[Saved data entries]
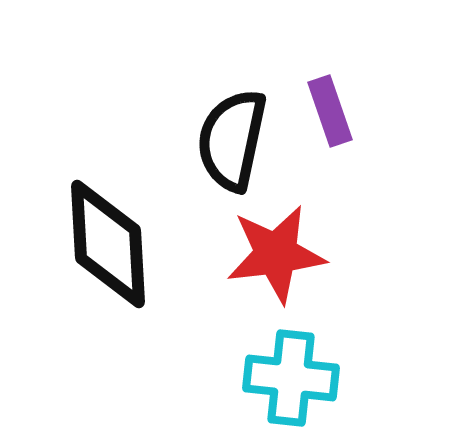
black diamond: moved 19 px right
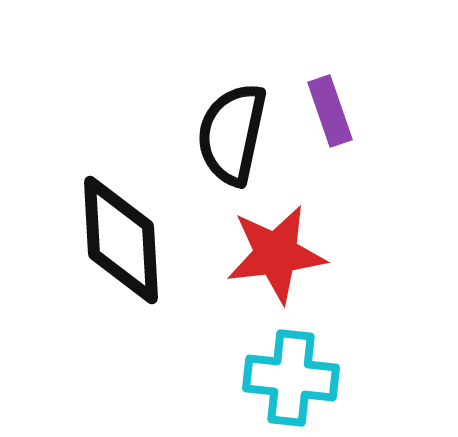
black semicircle: moved 6 px up
black diamond: moved 13 px right, 4 px up
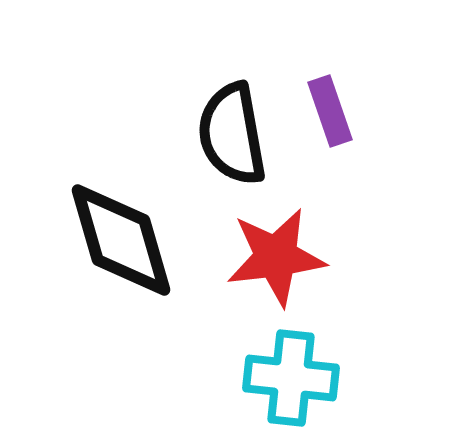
black semicircle: rotated 22 degrees counterclockwise
black diamond: rotated 13 degrees counterclockwise
red star: moved 3 px down
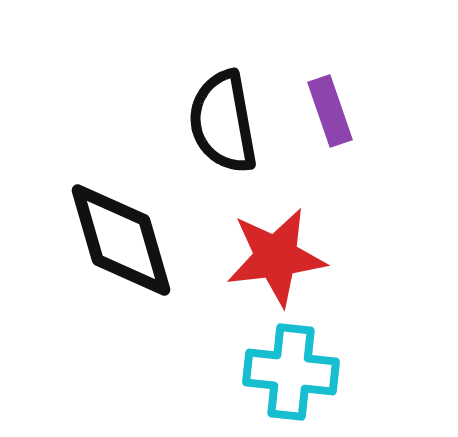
black semicircle: moved 9 px left, 12 px up
cyan cross: moved 6 px up
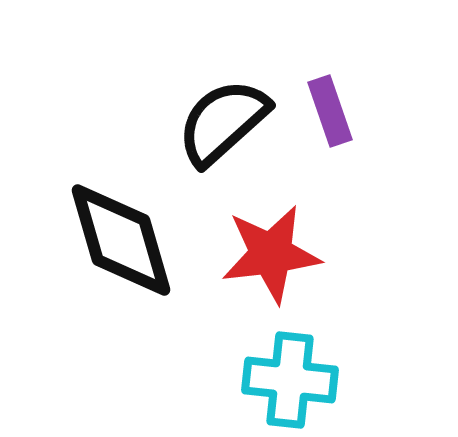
black semicircle: rotated 58 degrees clockwise
red star: moved 5 px left, 3 px up
cyan cross: moved 1 px left, 8 px down
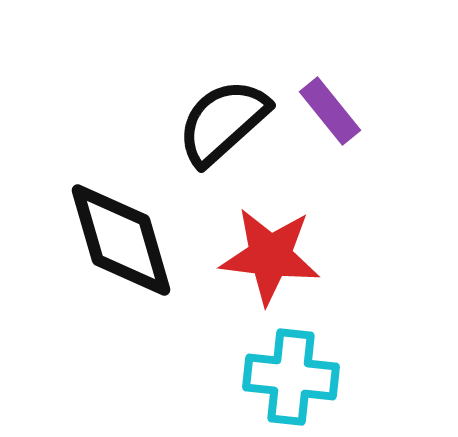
purple rectangle: rotated 20 degrees counterclockwise
red star: moved 1 px left, 2 px down; rotated 14 degrees clockwise
cyan cross: moved 1 px right, 3 px up
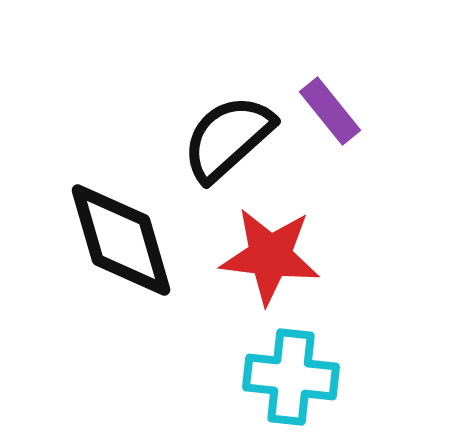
black semicircle: moved 5 px right, 16 px down
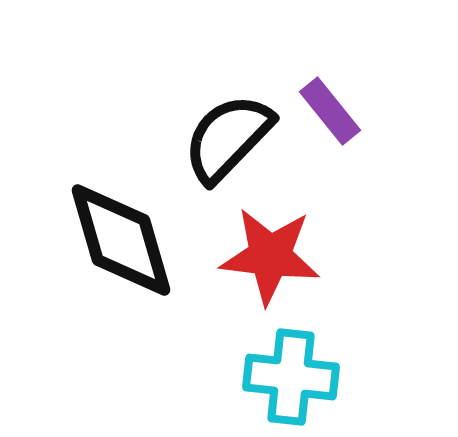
black semicircle: rotated 4 degrees counterclockwise
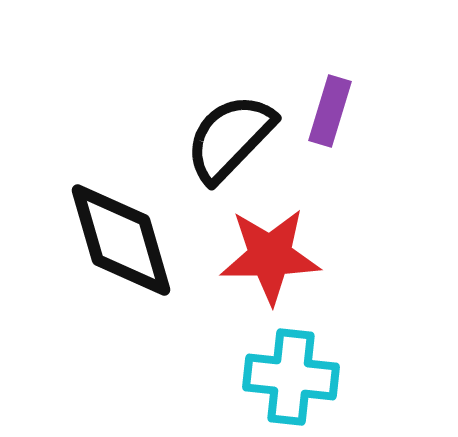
purple rectangle: rotated 56 degrees clockwise
black semicircle: moved 2 px right
red star: rotated 8 degrees counterclockwise
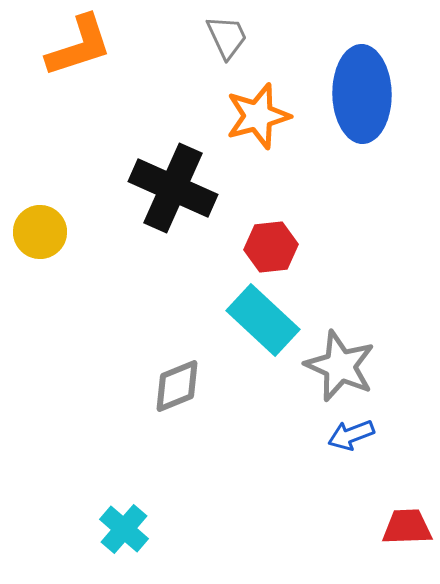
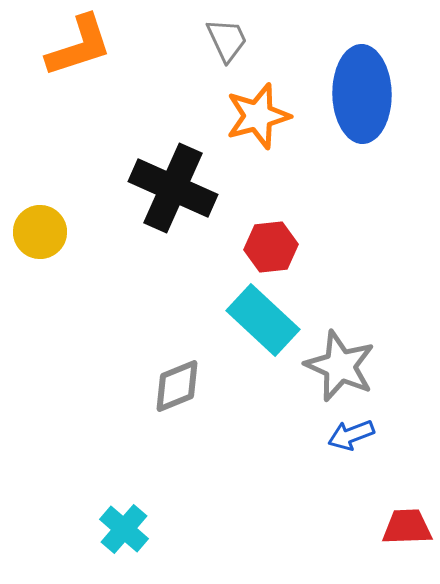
gray trapezoid: moved 3 px down
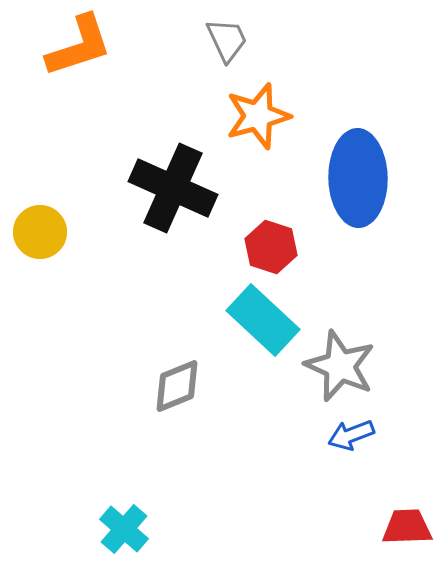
blue ellipse: moved 4 px left, 84 px down
red hexagon: rotated 24 degrees clockwise
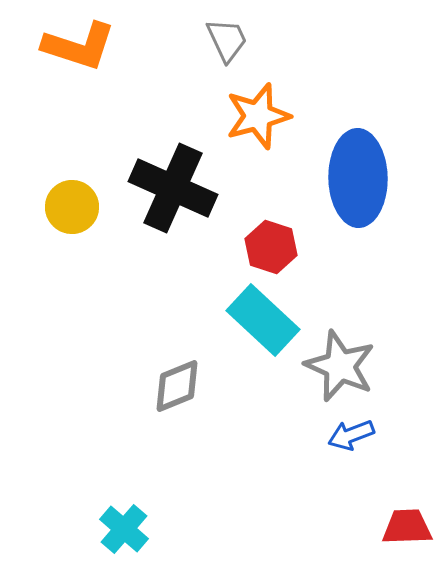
orange L-shape: rotated 36 degrees clockwise
yellow circle: moved 32 px right, 25 px up
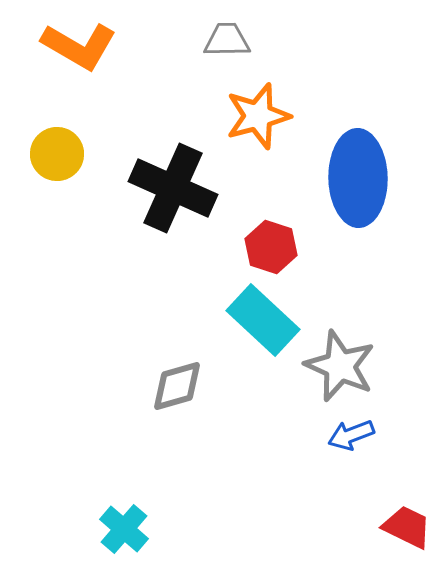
gray trapezoid: rotated 66 degrees counterclockwise
orange L-shape: rotated 12 degrees clockwise
yellow circle: moved 15 px left, 53 px up
gray diamond: rotated 6 degrees clockwise
red trapezoid: rotated 28 degrees clockwise
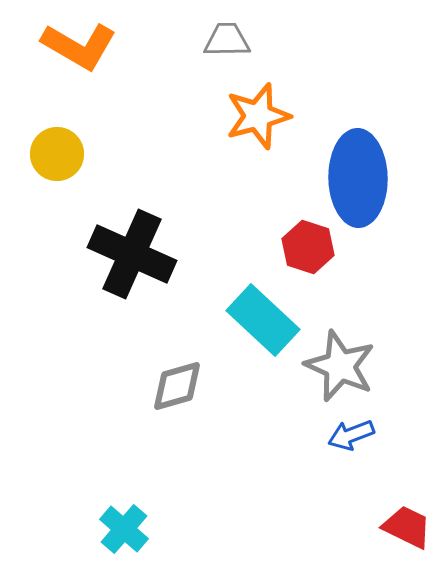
black cross: moved 41 px left, 66 px down
red hexagon: moved 37 px right
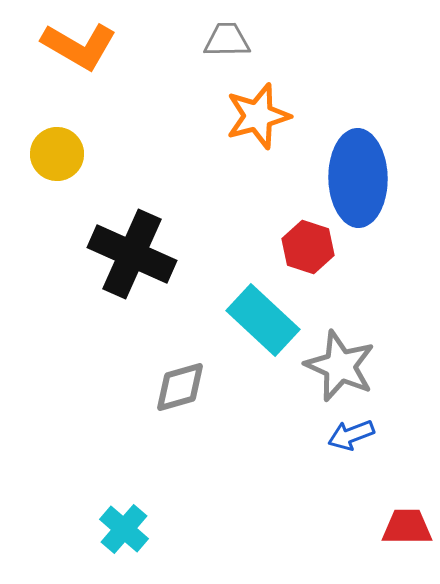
gray diamond: moved 3 px right, 1 px down
red trapezoid: rotated 26 degrees counterclockwise
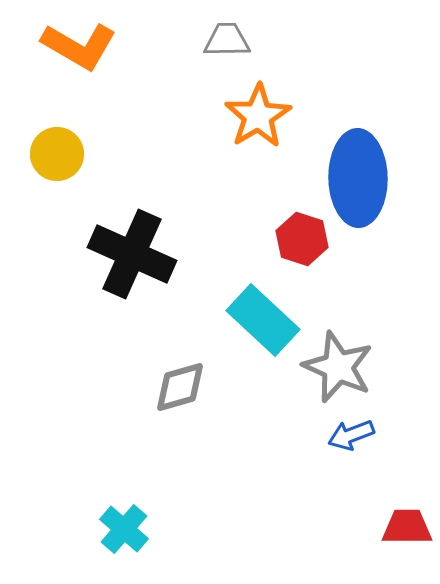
orange star: rotated 16 degrees counterclockwise
red hexagon: moved 6 px left, 8 px up
gray star: moved 2 px left, 1 px down
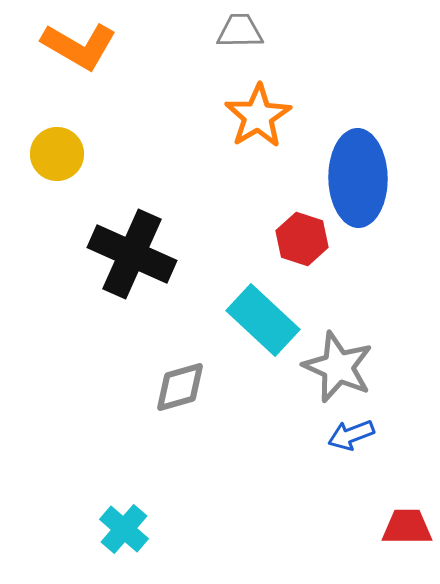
gray trapezoid: moved 13 px right, 9 px up
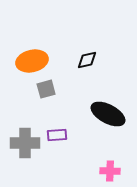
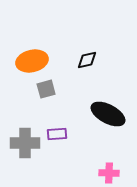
purple rectangle: moved 1 px up
pink cross: moved 1 px left, 2 px down
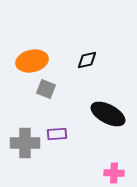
gray square: rotated 36 degrees clockwise
pink cross: moved 5 px right
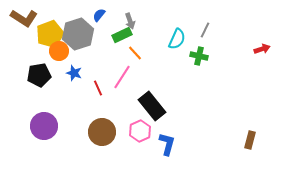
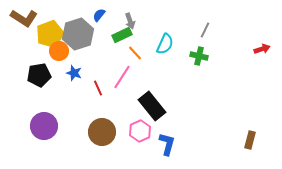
cyan semicircle: moved 12 px left, 5 px down
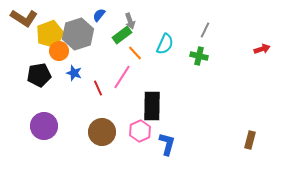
green rectangle: rotated 12 degrees counterclockwise
black rectangle: rotated 40 degrees clockwise
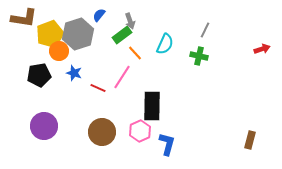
brown L-shape: rotated 24 degrees counterclockwise
red line: rotated 42 degrees counterclockwise
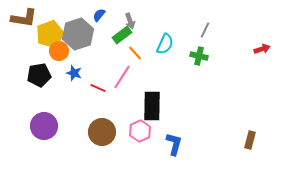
blue L-shape: moved 7 px right
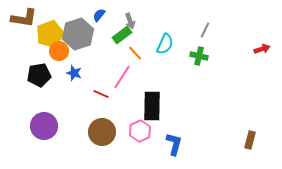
red line: moved 3 px right, 6 px down
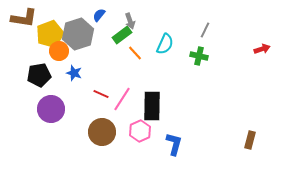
pink line: moved 22 px down
purple circle: moved 7 px right, 17 px up
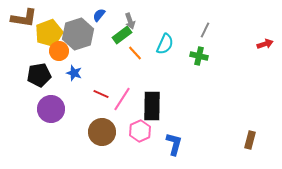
yellow pentagon: moved 1 px left, 1 px up
red arrow: moved 3 px right, 5 px up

What is needed
Copy every line of the records above word for word, leaving out the pictures.

Problem solution
black diamond: moved 19 px right
black semicircle: moved 6 px up
black diamond: moved 13 px right, 4 px up
black semicircle: rotated 22 degrees counterclockwise
black diamond: rotated 13 degrees counterclockwise
red star: moved 3 px down
black semicircle: moved 9 px left, 12 px up
cyan cross: moved 6 px up
black semicircle: rotated 58 degrees clockwise
red star: moved 5 px left, 3 px up
cyan cross: moved 1 px left, 8 px down
purple rectangle: rotated 20 degrees counterclockwise
red star: moved 1 px left, 2 px down; rotated 14 degrees clockwise
cyan cross: moved 1 px right, 3 px up
black semicircle: moved 5 px right, 16 px down
black semicircle: rotated 4 degrees counterclockwise
purple rectangle: rotated 56 degrees clockwise
black semicircle: moved 2 px right
red star: rotated 8 degrees counterclockwise
gray trapezoid: moved 3 px down
blue ellipse: moved 4 px left, 84 px down
red hexagon: rotated 24 degrees clockwise
orange L-shape: rotated 36 degrees clockwise
yellow circle: moved 32 px right, 25 px up
gray trapezoid: rotated 66 degrees counterclockwise
orange L-shape: rotated 12 degrees clockwise
yellow circle: moved 15 px left, 53 px up
gray diamond: rotated 6 degrees clockwise
red trapezoid: rotated 28 degrees clockwise
black cross: moved 41 px left, 66 px down
red hexagon: moved 37 px right
gray diamond: moved 3 px right, 1 px down
red trapezoid: rotated 26 degrees counterclockwise
orange star: rotated 16 degrees counterclockwise
red hexagon: moved 6 px left, 8 px up
gray star: moved 2 px left, 1 px down
gray trapezoid: moved 13 px right, 9 px up
purple rectangle: moved 1 px up
pink cross: moved 1 px left, 2 px down
gray square: rotated 36 degrees clockwise
pink cross: moved 5 px right
cyan semicircle: moved 12 px left, 5 px down
green rectangle: rotated 12 degrees counterclockwise
black rectangle: rotated 40 degrees clockwise
brown L-shape: rotated 24 degrees counterclockwise
red line: rotated 42 degrees counterclockwise
blue L-shape: moved 7 px right
red line: moved 3 px right, 6 px down
pink line: moved 22 px down
purple circle: moved 7 px right, 17 px up
yellow pentagon: moved 1 px left, 1 px up
red arrow: moved 3 px right, 5 px up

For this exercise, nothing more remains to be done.